**Assigned task**
An exact copy is needed of the lines in the entries below from the line with "purple square: (38, 61) -> (31, 50), moved" up to and including the line with "orange hexagon: (70, 86) -> (58, 89), moved", and of nothing else. Leave the pictures out.

**Data shown**
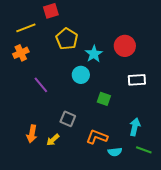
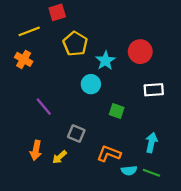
orange cross: (21, 53) -> (24, 59), turned -35
purple line: (41, 85) -> (44, 107), moved
green line: (144, 150) -> (151, 173), moved

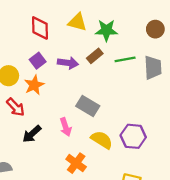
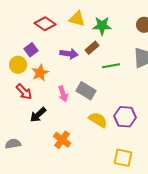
red diamond: (40, 28) -> (45, 24), turned -55
green line: (125, 59) -> (111, 66), moved
purple square: (38, 61) -> (31, 50), moved
pink arrow: (66, 127) -> (63, 94), moved
orange cross: (76, 163) -> (62, 140), moved

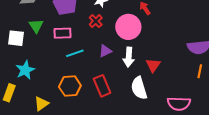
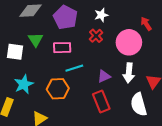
purple triangle: (105, 51) -> (104, 76), moved
orange hexagon: (70, 86) -> (58, 89), moved

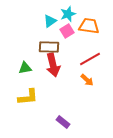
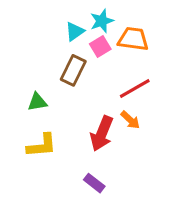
brown rectangle: (49, 47) -> (73, 70), turned -66
red arrow: (53, 65) -> (102, 134), moved, turned 35

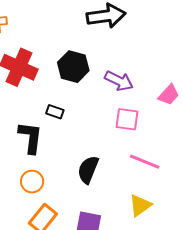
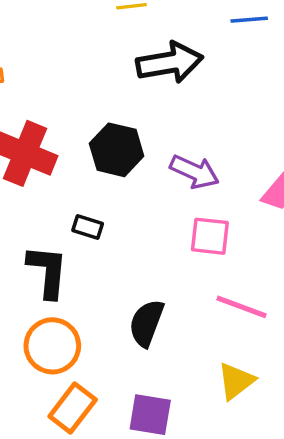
orange circle: (32, 182) -> (52, 346), size x1.4

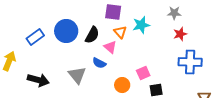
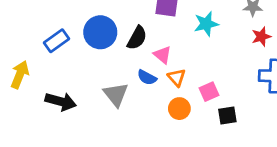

**Result**
purple square: (38, 61) -> (31, 50), moved
pink arrow: (66, 127) -> (63, 94), moved
orange cross: (76, 163) -> (62, 140), moved

purple triangle: (105, 51) -> (104, 76), moved
orange hexagon: (70, 86) -> (58, 89), moved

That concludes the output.